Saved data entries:
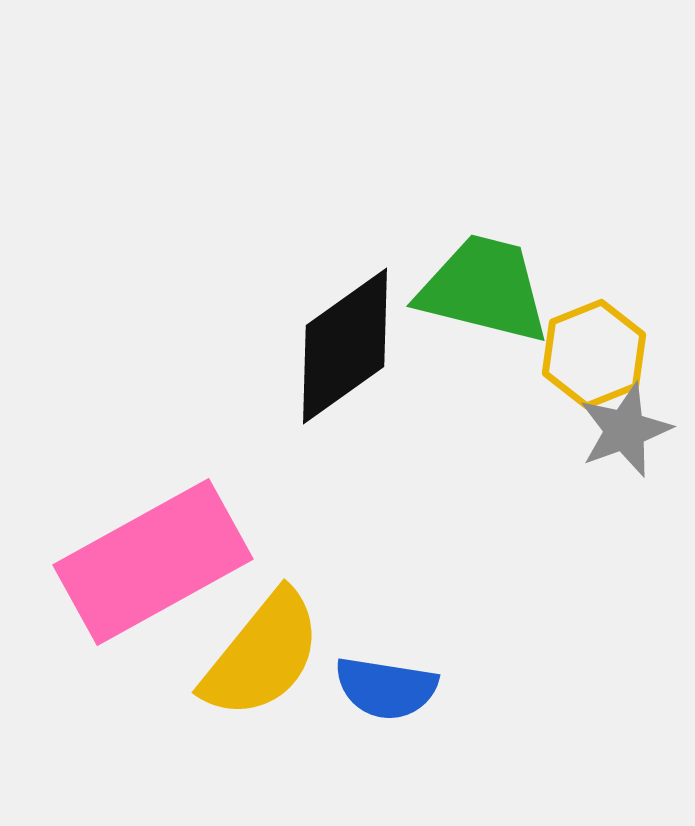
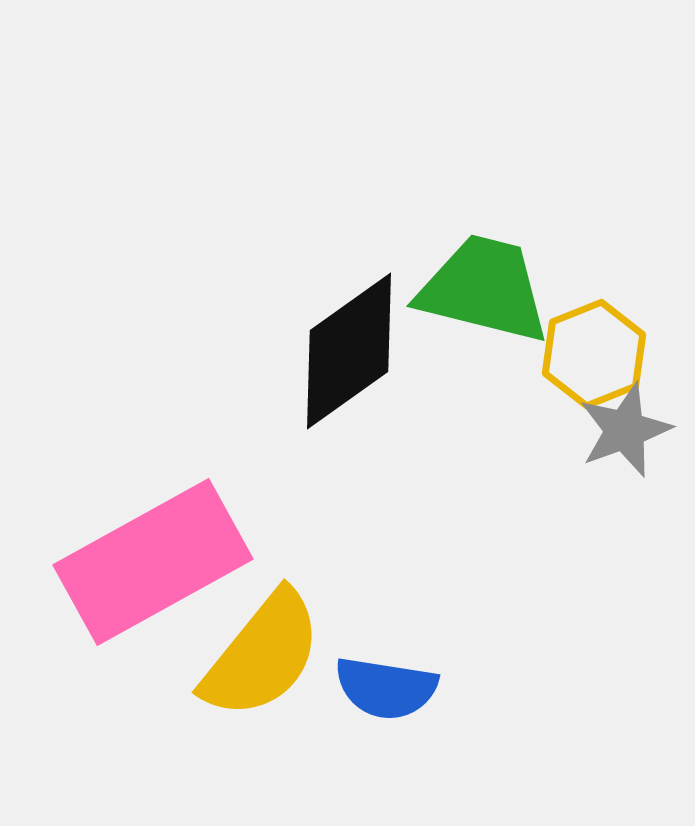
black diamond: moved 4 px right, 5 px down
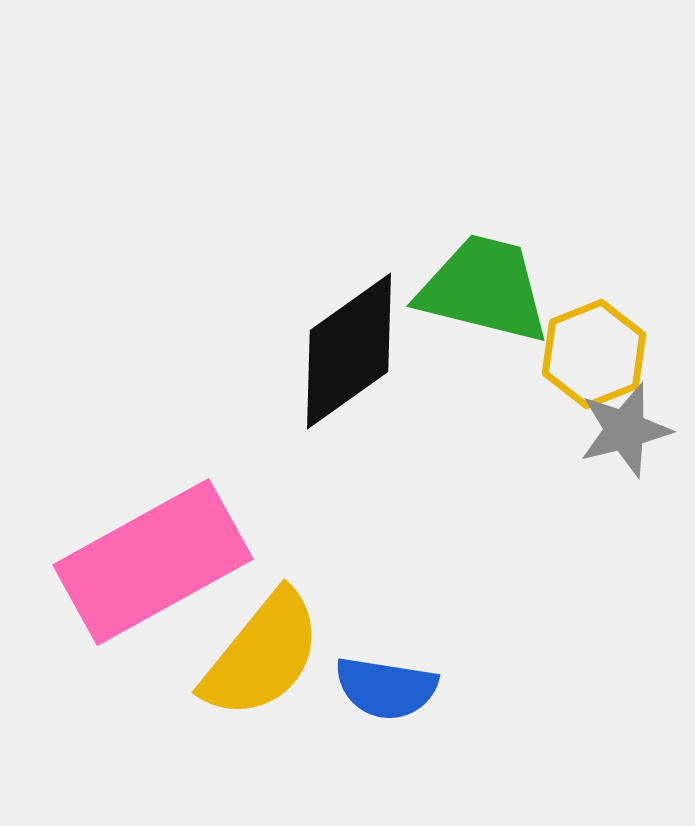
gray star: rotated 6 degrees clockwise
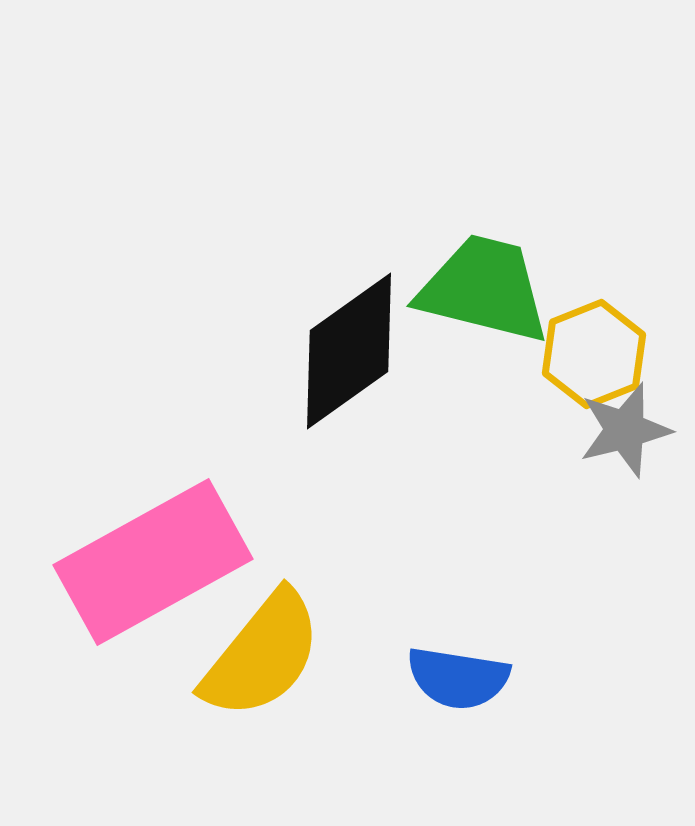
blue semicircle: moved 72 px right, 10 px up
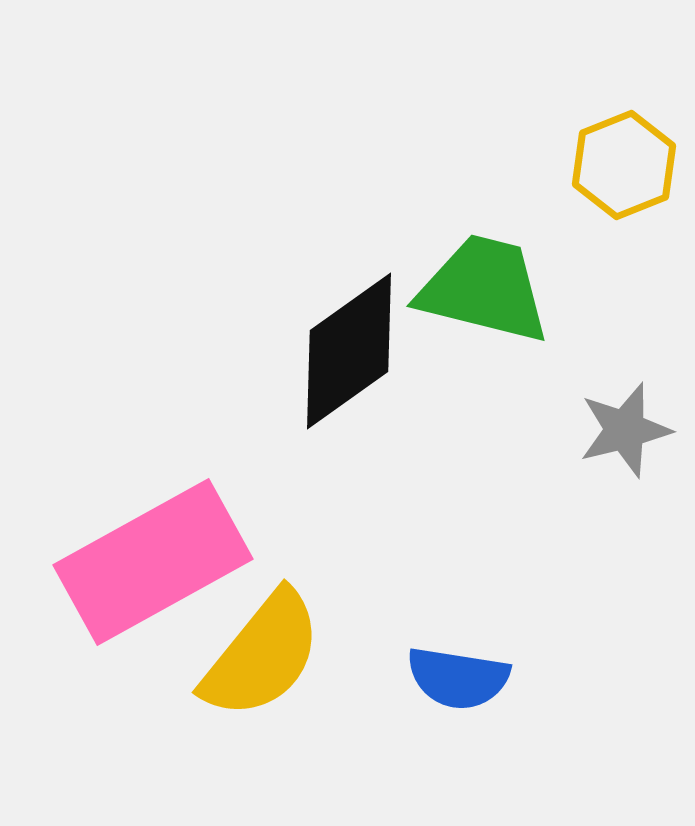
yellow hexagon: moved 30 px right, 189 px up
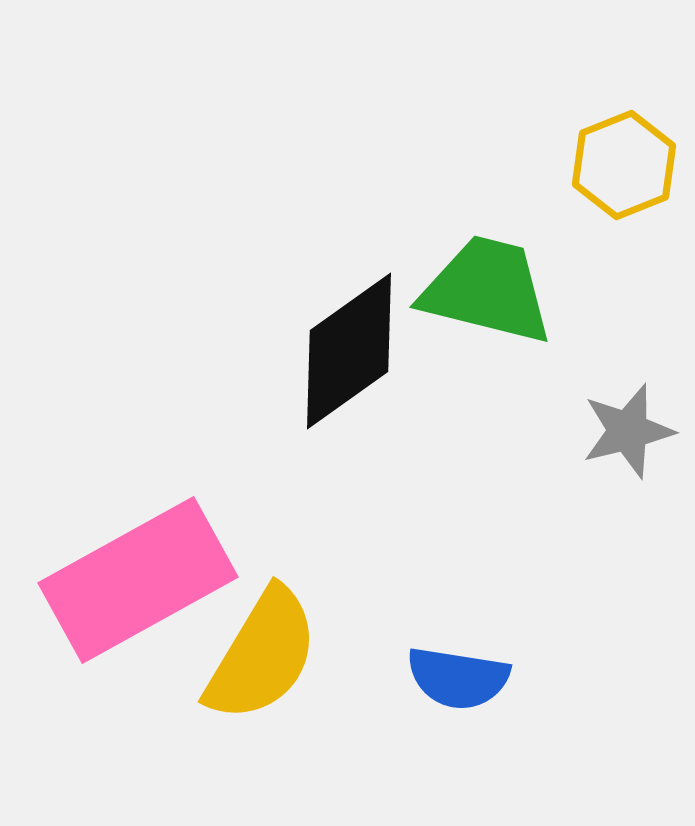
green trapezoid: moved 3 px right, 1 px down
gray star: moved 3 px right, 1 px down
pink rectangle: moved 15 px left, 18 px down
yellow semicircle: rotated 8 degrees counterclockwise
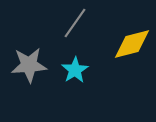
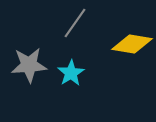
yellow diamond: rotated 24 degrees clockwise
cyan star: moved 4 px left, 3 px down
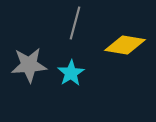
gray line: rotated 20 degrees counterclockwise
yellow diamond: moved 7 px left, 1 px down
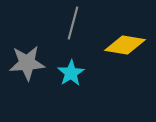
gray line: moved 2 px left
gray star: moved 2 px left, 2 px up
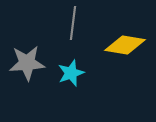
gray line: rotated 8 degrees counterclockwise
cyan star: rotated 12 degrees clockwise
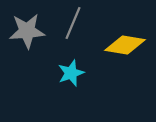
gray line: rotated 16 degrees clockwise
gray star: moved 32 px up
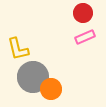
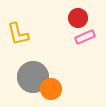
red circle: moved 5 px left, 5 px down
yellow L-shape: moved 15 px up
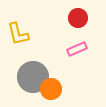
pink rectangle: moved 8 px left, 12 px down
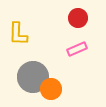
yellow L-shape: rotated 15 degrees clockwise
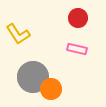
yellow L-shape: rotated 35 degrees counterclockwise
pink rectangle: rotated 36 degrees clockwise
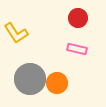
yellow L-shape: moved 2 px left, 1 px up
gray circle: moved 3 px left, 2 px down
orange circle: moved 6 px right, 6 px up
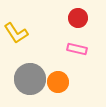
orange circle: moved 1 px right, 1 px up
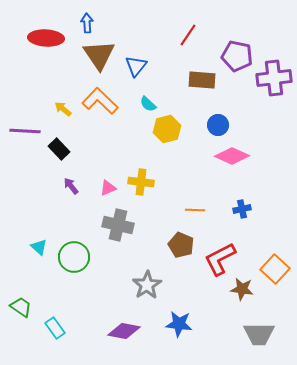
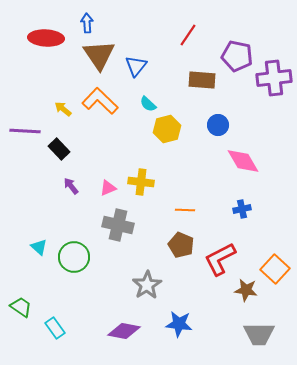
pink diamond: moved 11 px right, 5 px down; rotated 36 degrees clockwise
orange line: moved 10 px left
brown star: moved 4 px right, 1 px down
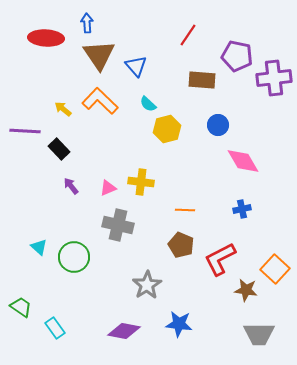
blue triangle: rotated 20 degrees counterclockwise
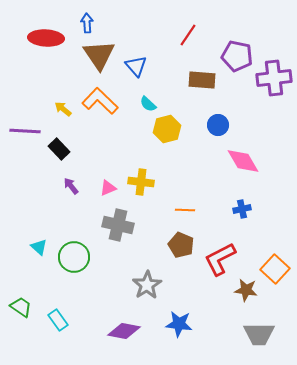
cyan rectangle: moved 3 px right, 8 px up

Work to complete: Put the stretch from the line containing "gray line: moved 2 px left" through the end of the data into a numbered list, with blank lines dropped and the pictures left out.

Task output:
1. gray line: moved 2 px left
2. gray star: moved 2 px left, 2 px up
3. gray line: rotated 8 degrees counterclockwise
4. cyan star: rotated 12 degrees clockwise
5. gray line: rotated 16 degrees clockwise
6. gray star: moved 32 px up
7. red circle: moved 5 px left, 5 px down
8. yellow L-shape: moved 15 px up
9. pink rectangle: moved 8 px left, 12 px down
10. yellow L-shape: rotated 15 degrees clockwise
11. yellow L-shape: rotated 35 degrees counterclockwise
12. pink rectangle: rotated 36 degrees clockwise
13. yellow L-shape: moved 2 px left, 1 px up
14. gray circle: moved 3 px left, 2 px down
15. orange circle: moved 6 px right, 6 px up
16. orange circle: moved 1 px right, 1 px up
17. pink diamond: moved 11 px right, 5 px down; rotated 36 degrees clockwise
18. orange line: moved 10 px left
19. brown star: moved 4 px right, 1 px down
20. blue triangle: rotated 20 degrees counterclockwise
21. cyan rectangle: moved 3 px right, 8 px up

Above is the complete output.